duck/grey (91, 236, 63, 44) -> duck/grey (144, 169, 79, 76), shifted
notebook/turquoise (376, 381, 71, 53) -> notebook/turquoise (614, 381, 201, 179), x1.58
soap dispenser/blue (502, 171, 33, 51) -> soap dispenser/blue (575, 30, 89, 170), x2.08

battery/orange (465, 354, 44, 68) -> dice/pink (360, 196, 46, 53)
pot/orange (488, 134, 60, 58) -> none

******************************

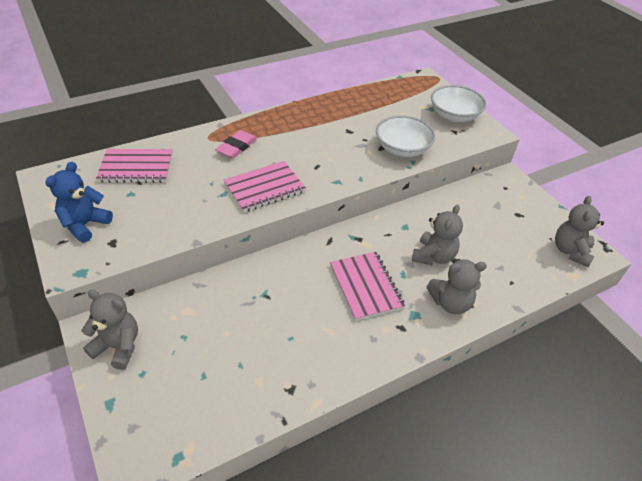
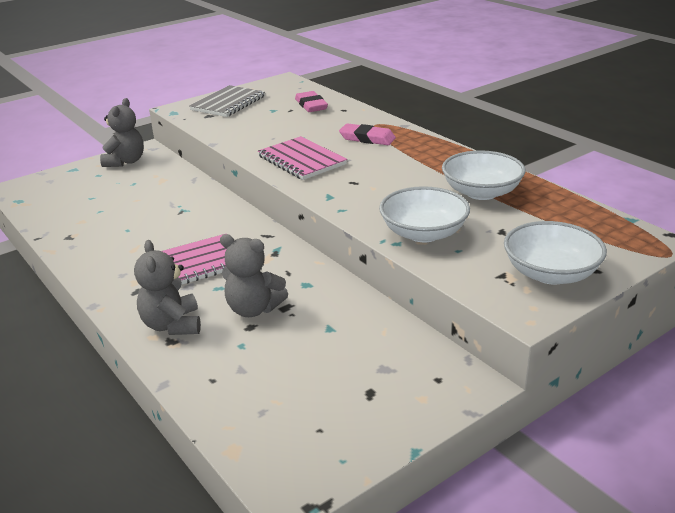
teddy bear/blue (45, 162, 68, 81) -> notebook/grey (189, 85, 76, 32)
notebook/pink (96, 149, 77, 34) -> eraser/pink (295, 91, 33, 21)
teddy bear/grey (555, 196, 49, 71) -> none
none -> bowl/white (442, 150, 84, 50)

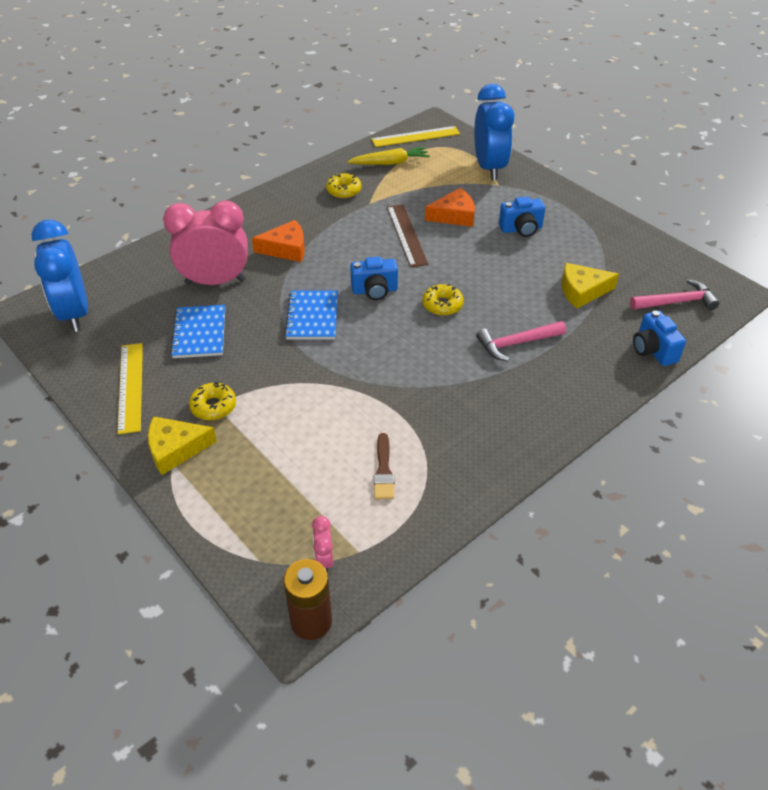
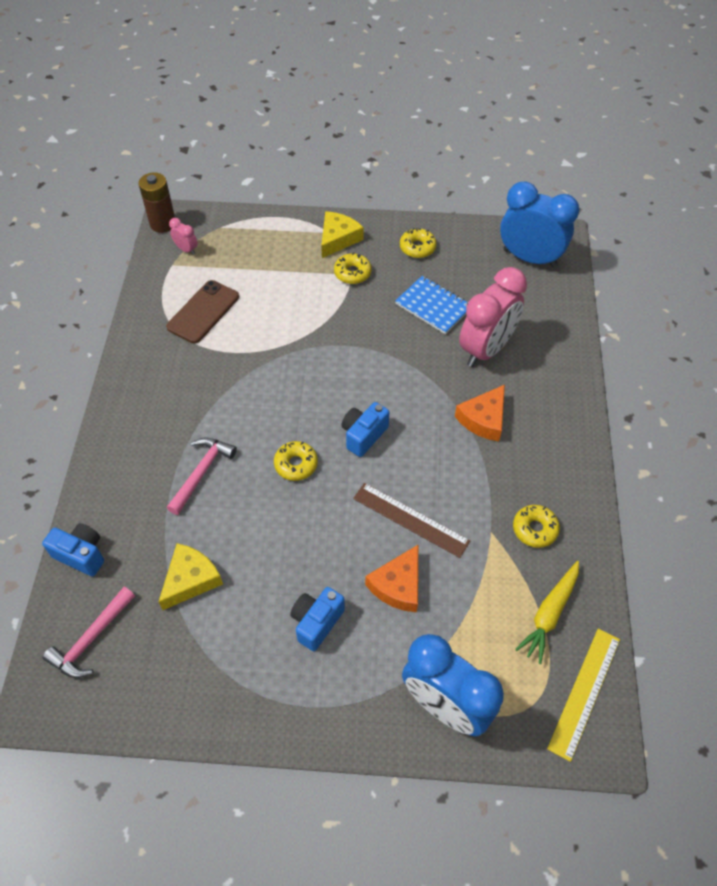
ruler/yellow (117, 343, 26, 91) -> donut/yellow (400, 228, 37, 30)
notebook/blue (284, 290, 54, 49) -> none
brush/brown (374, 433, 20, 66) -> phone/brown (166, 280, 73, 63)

******************************

**Exercise aim:**
From the records above, retype only the lines starting at the line that contains "duck/grey (91, 236, 63, 44)" and ending at the line that contains "notebook/turquoise (376, 381, 71, 53)", both included.

**Response to this exercise:**
duck/grey (91, 236, 63, 44) -> duck/grey (144, 169, 79, 76), shifted
notebook/turquoise (376, 381, 71, 53) -> notebook/turquoise (614, 381, 201, 179), x1.58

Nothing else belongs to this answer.